▶ **TASK DETAILS**:
The entries below should be repeated exactly, with no pictures carried over.

▶ **DATA SHOWN**:
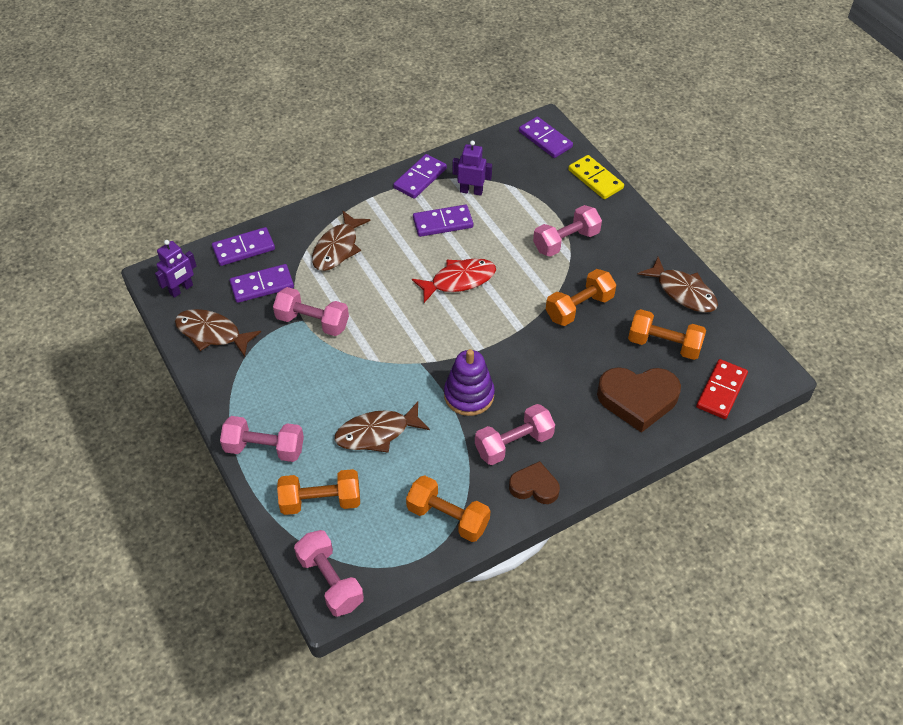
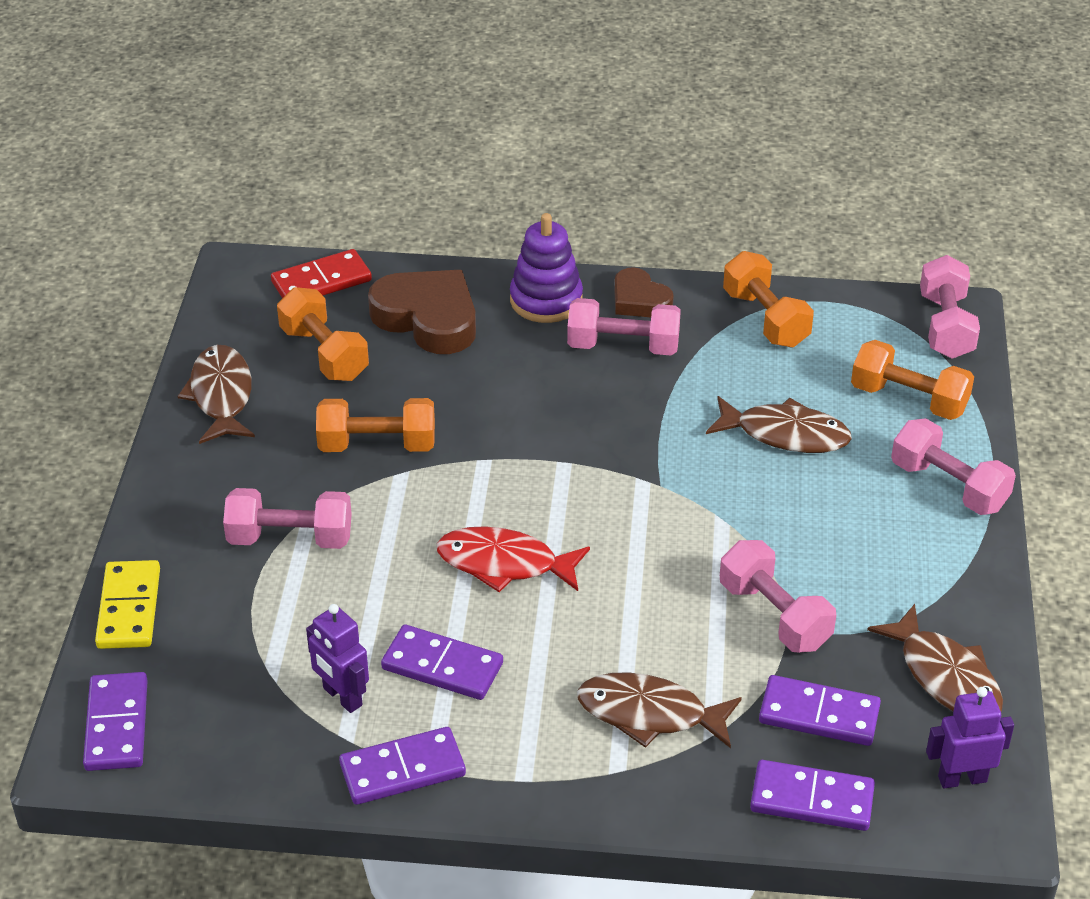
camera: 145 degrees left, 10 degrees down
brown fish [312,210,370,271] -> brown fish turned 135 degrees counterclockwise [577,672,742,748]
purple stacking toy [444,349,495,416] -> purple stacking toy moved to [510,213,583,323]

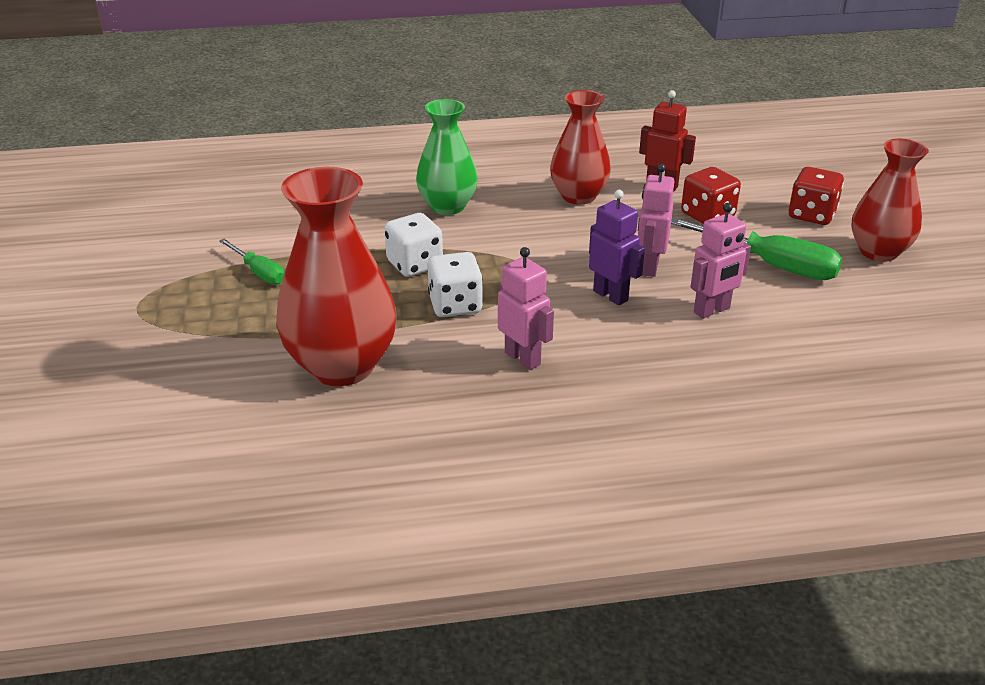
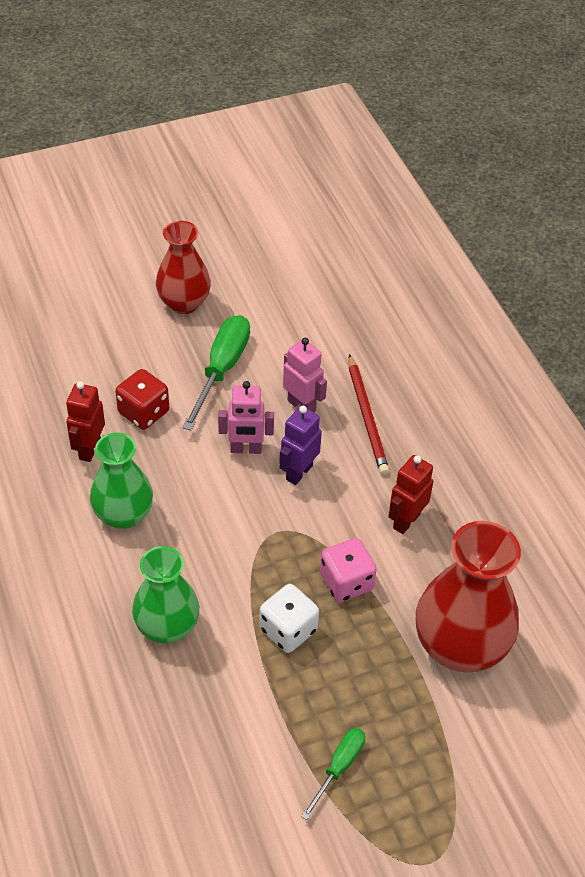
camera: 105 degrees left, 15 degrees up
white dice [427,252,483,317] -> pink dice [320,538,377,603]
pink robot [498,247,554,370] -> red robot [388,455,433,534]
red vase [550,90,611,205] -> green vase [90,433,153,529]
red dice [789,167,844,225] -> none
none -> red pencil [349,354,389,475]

▶ **RESULT FOR THIS TASK**:
camera: 145 degrees left, 10 degrees down
brown fish [312,210,370,271] -> brown fish turned 135 degrees counterclockwise [577,672,742,748]
purple stacking toy [444,349,495,416] -> purple stacking toy moved to [510,213,583,323]

camera: 105 degrees left, 15 degrees up
white dice [427,252,483,317] -> pink dice [320,538,377,603]
pink robot [498,247,554,370] -> red robot [388,455,433,534]
red vase [550,90,611,205] -> green vase [90,433,153,529]
red dice [789,167,844,225] -> none
none -> red pencil [349,354,389,475]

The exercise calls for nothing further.